-- Opening Marker --

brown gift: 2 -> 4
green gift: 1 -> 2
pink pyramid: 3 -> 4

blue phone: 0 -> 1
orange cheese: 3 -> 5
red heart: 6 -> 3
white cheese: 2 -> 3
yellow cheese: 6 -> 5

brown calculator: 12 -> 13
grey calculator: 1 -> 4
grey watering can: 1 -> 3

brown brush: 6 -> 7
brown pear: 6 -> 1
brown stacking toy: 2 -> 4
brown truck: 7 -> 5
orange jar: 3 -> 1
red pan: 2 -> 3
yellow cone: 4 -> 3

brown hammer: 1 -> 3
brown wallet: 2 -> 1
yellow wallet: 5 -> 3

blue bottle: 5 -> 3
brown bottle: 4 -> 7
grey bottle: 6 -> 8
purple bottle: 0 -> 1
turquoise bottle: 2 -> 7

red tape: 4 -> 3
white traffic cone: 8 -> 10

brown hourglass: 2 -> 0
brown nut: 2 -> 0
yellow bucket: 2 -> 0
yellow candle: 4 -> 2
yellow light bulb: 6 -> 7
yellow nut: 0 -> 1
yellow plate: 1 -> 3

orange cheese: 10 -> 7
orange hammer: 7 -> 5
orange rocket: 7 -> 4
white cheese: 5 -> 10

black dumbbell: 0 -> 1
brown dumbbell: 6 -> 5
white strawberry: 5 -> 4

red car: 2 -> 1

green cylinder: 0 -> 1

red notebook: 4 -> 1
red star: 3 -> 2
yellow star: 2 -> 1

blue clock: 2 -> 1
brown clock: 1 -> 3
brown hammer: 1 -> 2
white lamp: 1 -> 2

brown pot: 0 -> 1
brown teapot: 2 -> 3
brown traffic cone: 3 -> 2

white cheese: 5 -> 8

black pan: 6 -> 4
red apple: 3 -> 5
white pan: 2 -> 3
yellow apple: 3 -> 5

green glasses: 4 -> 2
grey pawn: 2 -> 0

-- Closing Marker --

→ **What you are asked to do**:
To complete the exercise, print all of the entries exactly.

→ **Answer to the problem**:
brown gift: 2 -> 4
green gift: 1 -> 2
pink pyramid: 3 -> 4

blue phone: 0 -> 1
orange cheese: 3 -> 5
red heart: 6 -> 3
white cheese: 2 -> 3
yellow cheese: 6 -> 5

brown calculator: 12 -> 13
grey calculator: 1 -> 4
grey watering can: 1 -> 3

brown brush: 6 -> 7
brown pear: 6 -> 1
brown stacking toy: 2 -> 4
brown truck: 7 -> 5
orange jar: 3 -> 1
red pan: 2 -> 3
yellow cone: 4 -> 3

brown hammer: 1 -> 3
brown wallet: 2 -> 1
yellow wallet: 5 -> 3

blue bottle: 5 -> 3
brown bottle: 4 -> 7
grey bottle: 6 -> 8
purple bottle: 0 -> 1
turquoise bottle: 2 -> 7

red tape: 4 -> 3
white traffic cone: 8 -> 10

brown hourglass: 2 -> 0
brown nut: 2 -> 0
yellow bucket: 2 -> 0
yellow candle: 4 -> 2
yellow light bulb: 6 -> 7
yellow nut: 0 -> 1
yellow plate: 1 -> 3

orange cheese: 10 -> 7
orange hammer: 7 -> 5
orange rocket: 7 -> 4
white cheese: 5 -> 10

black dumbbell: 0 -> 1
brown dumbbell: 6 -> 5
white strawberry: 5 -> 4

red car: 2 -> 1

green cylinder: 0 -> 1

red notebook: 4 -> 1
red star: 3 -> 2
yellow star: 2 -> 1

blue clock: 2 -> 1
brown clock: 1 -> 3
brown hammer: 1 -> 2
white lamp: 1 -> 2

brown pot: 0 -> 1
brown teapot: 2 -> 3
brown traffic cone: 3 -> 2

white cheese: 5 -> 8

black pan: 6 -> 4
red apple: 3 -> 5
white pan: 2 -> 3
yellow apple: 3 -> 5

green glasses: 4 -> 2
grey pawn: 2 -> 0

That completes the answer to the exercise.